* Listed entries:
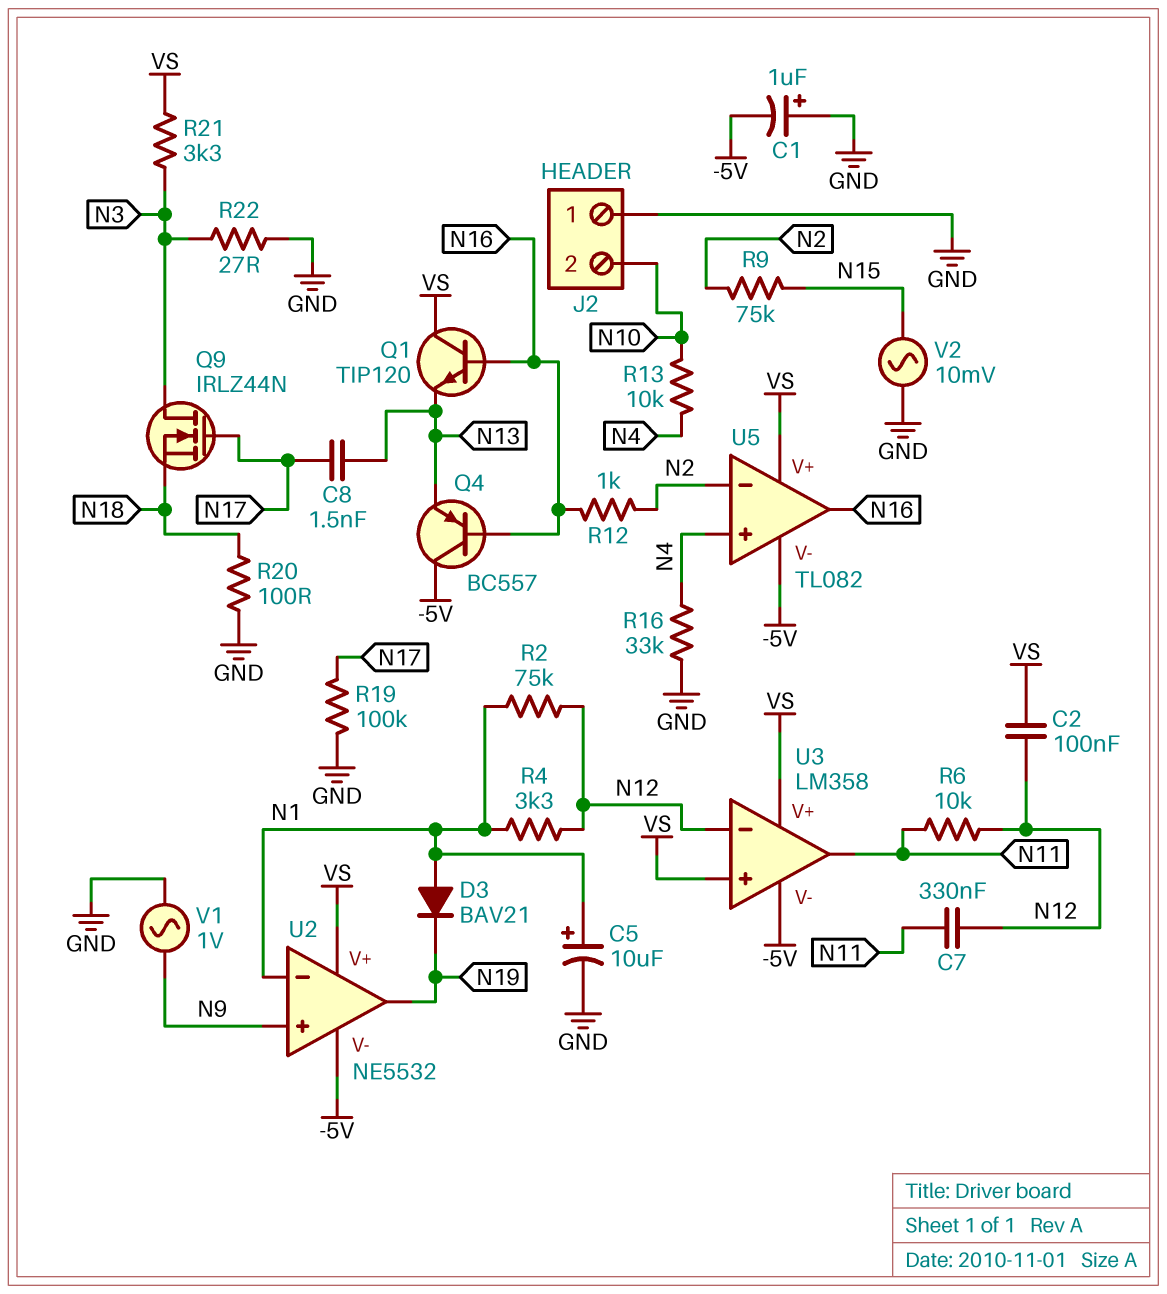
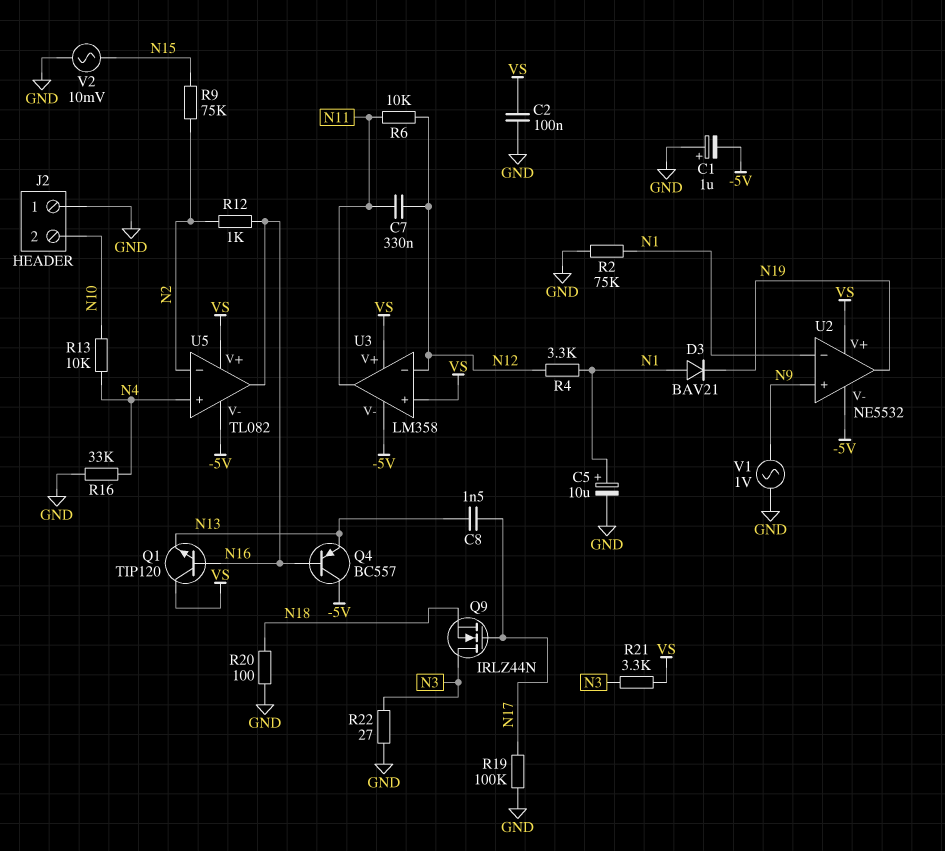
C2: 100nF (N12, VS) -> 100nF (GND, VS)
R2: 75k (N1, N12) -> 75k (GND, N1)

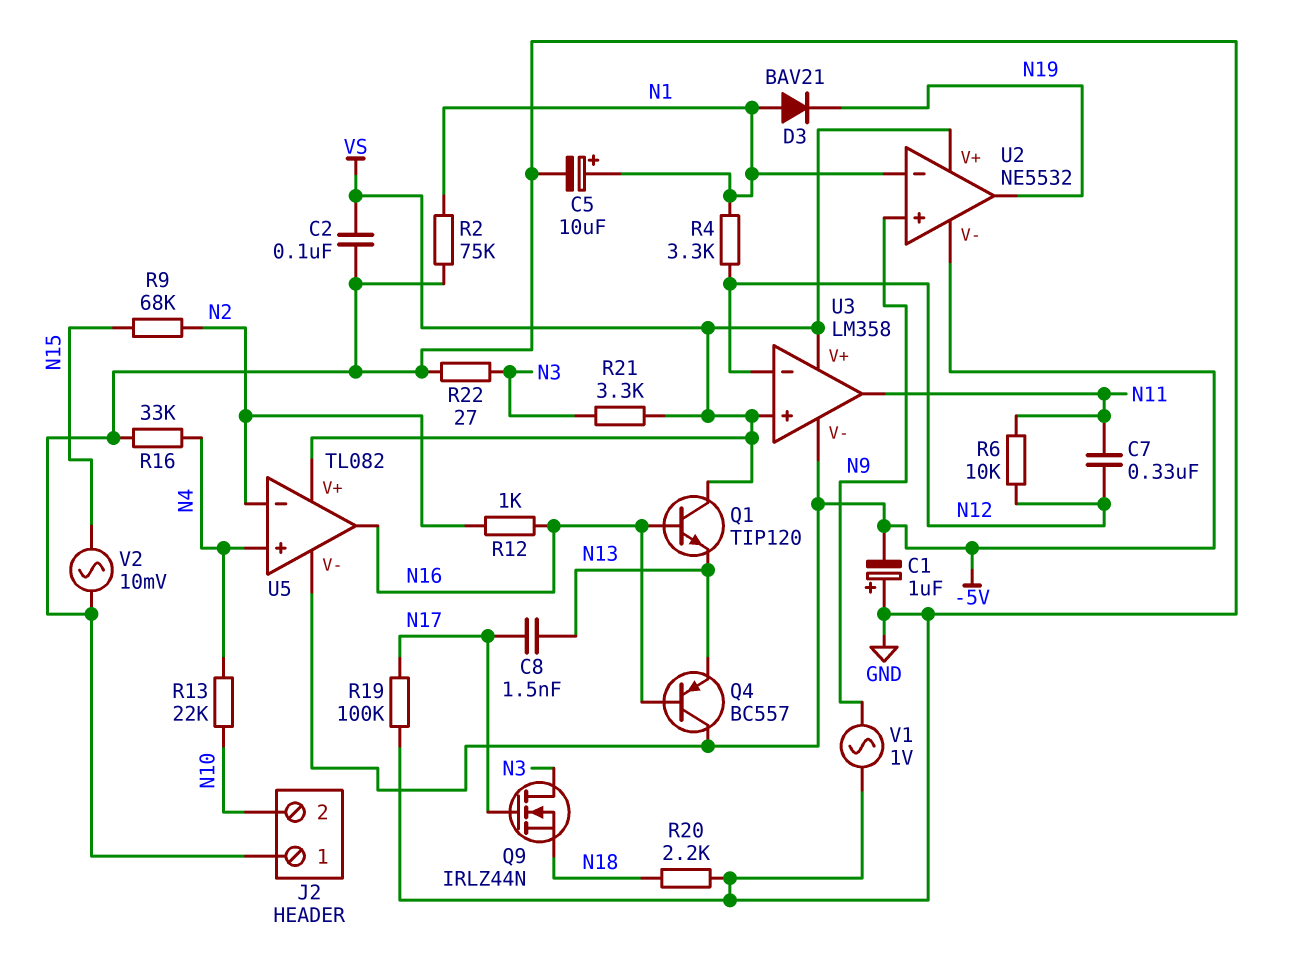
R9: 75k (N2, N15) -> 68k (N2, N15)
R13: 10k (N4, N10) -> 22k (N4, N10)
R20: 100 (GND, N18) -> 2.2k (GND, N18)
==
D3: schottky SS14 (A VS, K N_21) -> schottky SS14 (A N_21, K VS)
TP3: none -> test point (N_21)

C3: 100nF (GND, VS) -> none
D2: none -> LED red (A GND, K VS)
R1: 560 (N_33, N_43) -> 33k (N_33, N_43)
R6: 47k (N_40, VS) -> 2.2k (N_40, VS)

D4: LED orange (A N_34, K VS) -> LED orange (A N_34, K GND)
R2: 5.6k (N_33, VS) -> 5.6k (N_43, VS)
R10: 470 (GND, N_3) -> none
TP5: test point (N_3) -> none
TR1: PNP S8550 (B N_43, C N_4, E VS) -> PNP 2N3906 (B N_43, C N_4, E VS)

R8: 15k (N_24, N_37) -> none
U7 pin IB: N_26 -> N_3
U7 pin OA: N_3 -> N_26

* What to do:
Give back, unchanged, the run of lines in the listing above that begins at the line containing "TP3: none -> test point (N_21)" and ends at the line containing "TP5: test point (N_3) -> none", both included.

* Exercise response:
TP3: none -> test point (N_21)

C3: 100nF (GND, VS) -> none
D2: none -> LED red (A GND, K VS)
R1: 560 (N_33, N_43) -> 33k (N_33, N_43)
R6: 47k (N_40, VS) -> 2.2k (N_40, VS)

D4: LED orange (A N_34, K VS) -> LED orange (A N_34, K GND)
R2: 5.6k (N_33, VS) -> 5.6k (N_43, VS)
R10: 470 (GND, N_3) -> none
TP5: test point (N_3) -> none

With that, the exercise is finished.